━━━ Input material
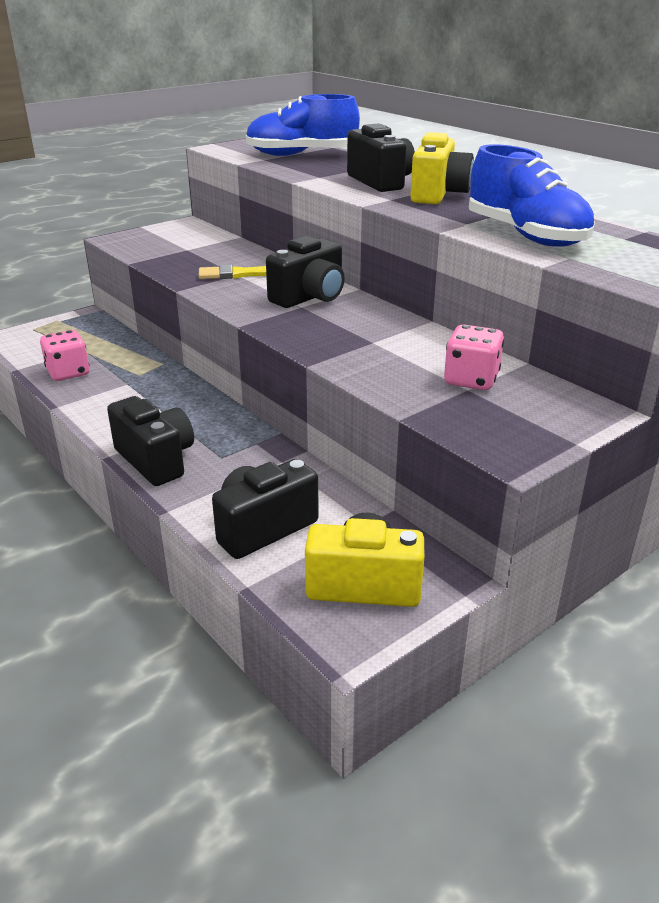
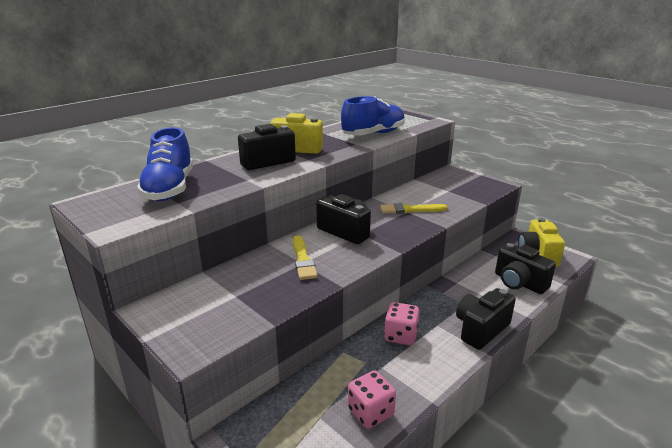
camera: 95 degrees left, 5 degrees down
pink dice [444,324,504,390] -> pink dice moved to [384,302,419,345]
none -> yellow brush [380,203,448,214]

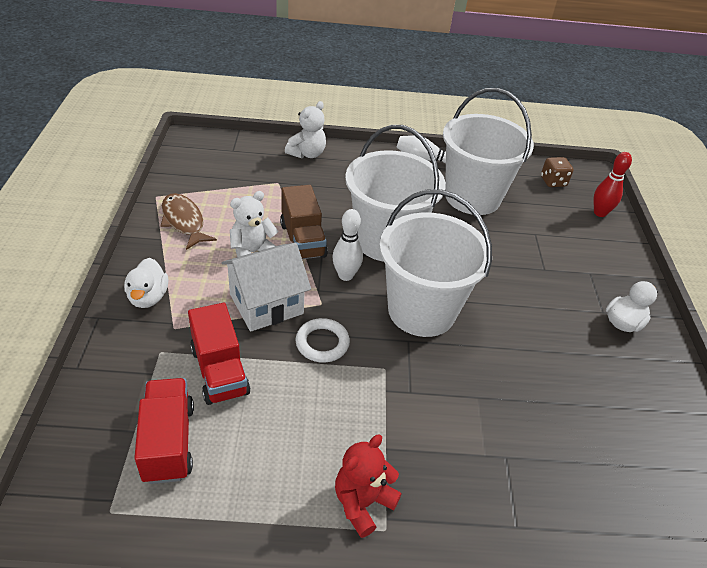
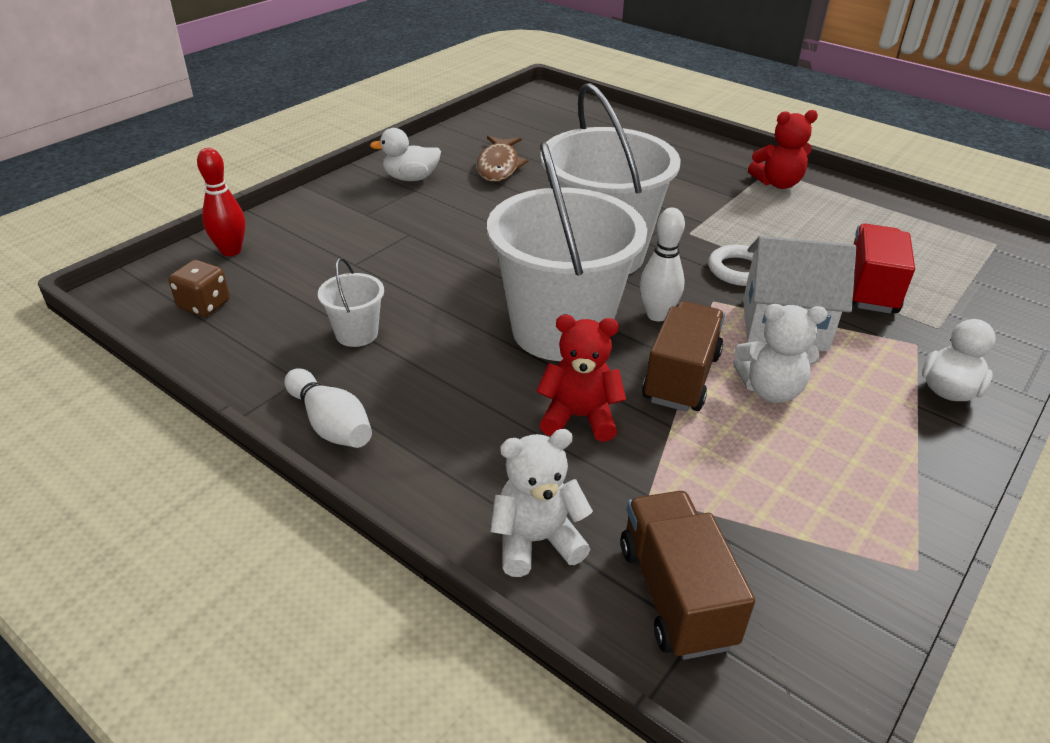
camera: 140 degrees left, 5 degrees down
red truck [134,378,194,484] -> none
brown fish [161,193,217,250] -> brown fish moved to [476,136,528,182]
white bucket [443,88,534,215] -> white bucket [318,258,384,347], size x0.43
none -> red teddy bear [536,315,626,442]
none -> brown truck [621,491,755,660]

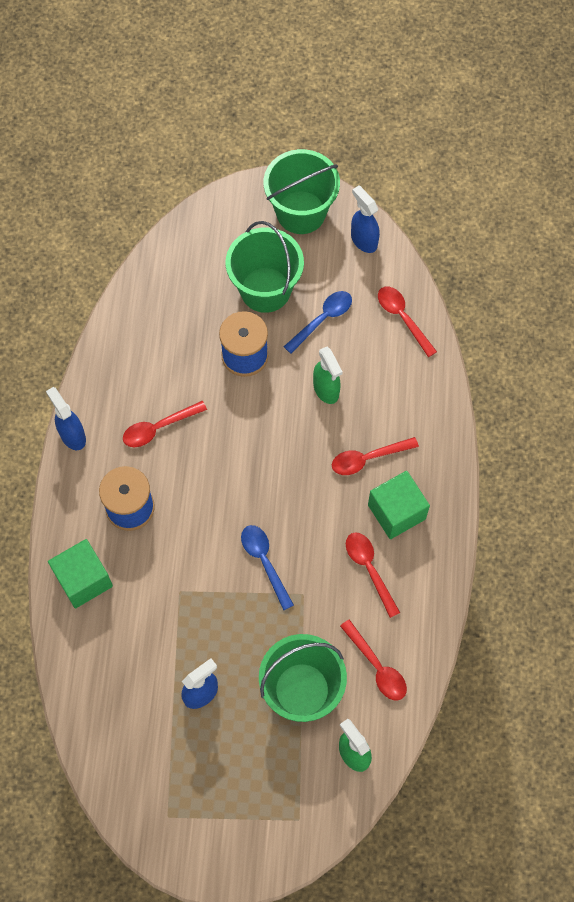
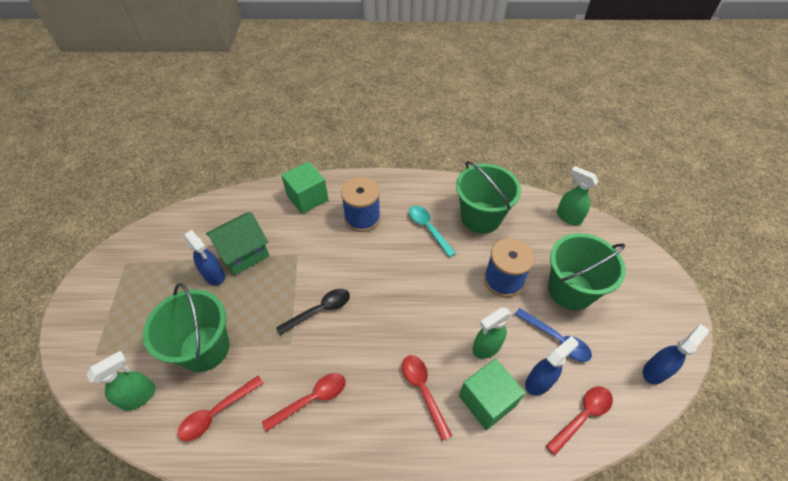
camera: 85 degrees right, 15 degrees down
blue spray bottle [46,387,86,450] -> blue spray bottle moved to [525,336,579,396]
red spoon [123,401,207,447] -> turquoise spoon [409,206,456,257]
blue spoon [241,525,294,610] -> black spoon [276,289,350,335]
green bucket [264,149,340,234] -> green bucket moved to [456,161,521,234]
green cube [368,471,430,539] -> green cube moved to [459,358,526,430]
none -> green house [206,212,269,275]
none -> green spray bottle [557,166,599,225]

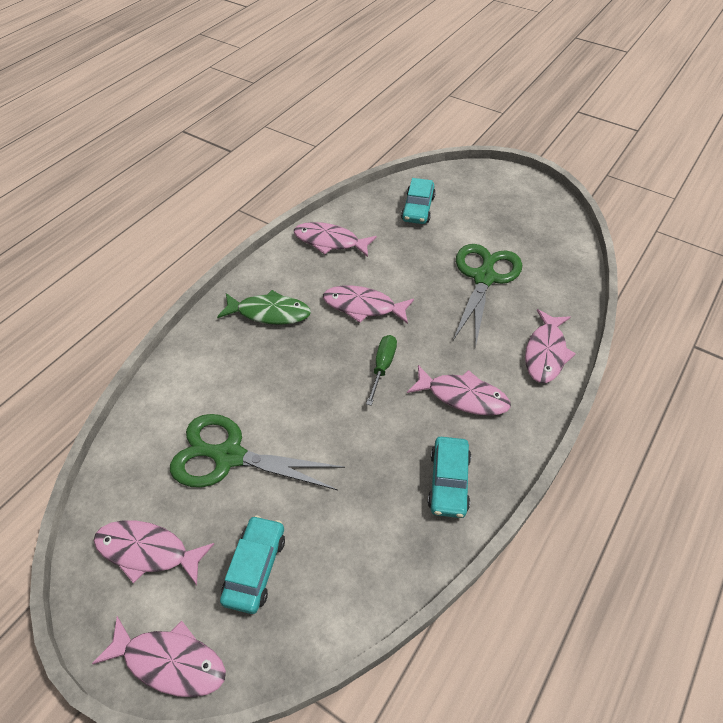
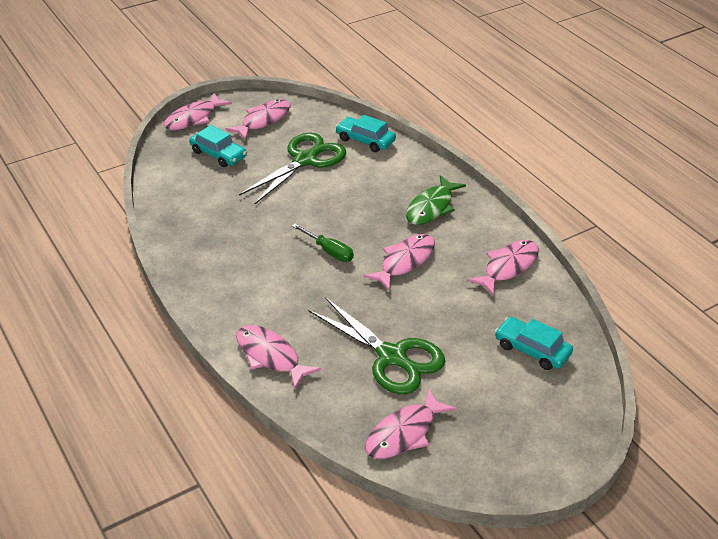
camera: 115 degrees right, 10 degrees down
pink fish [407,365,511,416] -> pink fish moved to [365,388,457,459]
turquoise car [428,437,471,518] -> turquoise car moved to [336,115,396,152]

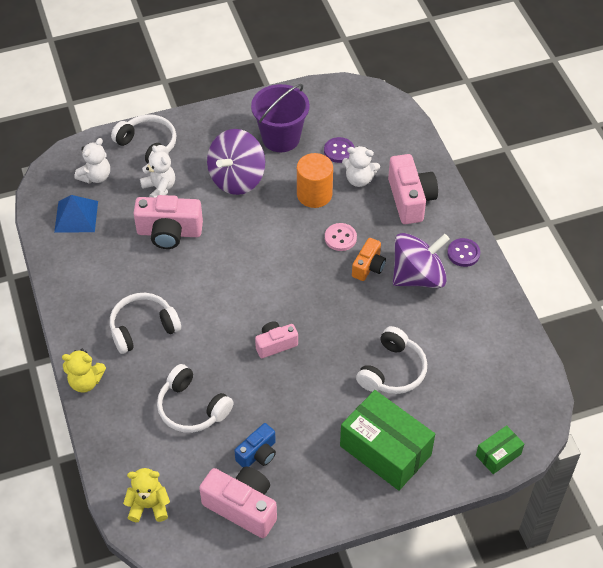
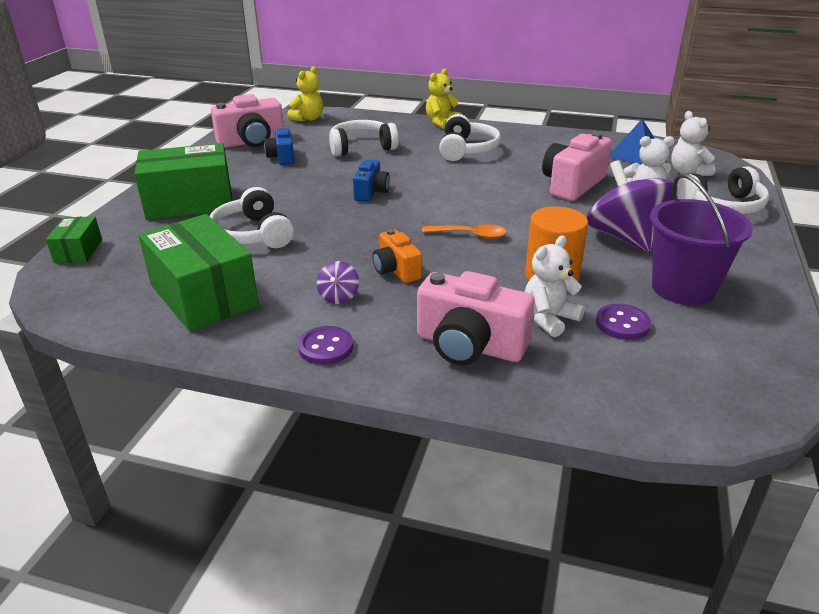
camera: 125 degrees right, 20 degrees down
pink camera [255,321,298,358] -> blue camera [353,160,390,202]
pink button [325,223,357,251] -> none
purple spinning top [393,233,450,288] -> purple spinning top [317,261,359,304], size x0.42
none -> green box [138,214,259,332]
none -> orange spoon [422,224,507,239]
━━━━━━
▶ **Task description**: Skip every picture and return the lines above from the top through the one that contains "brown fish [161,193,217,250]".

▶ **Completed task**:
camera: 95 degrees left, 5 degrees down
pink dice [444,324,504,390] -> pink dice moved to [384,302,419,345]
none -> yellow brush [380,203,448,214]

camera: 140 degrees left, 5 degrees down
red truck [134,378,194,484] -> none
brown fish [161,193,217,250] -> brown fish moved to [476,136,528,182]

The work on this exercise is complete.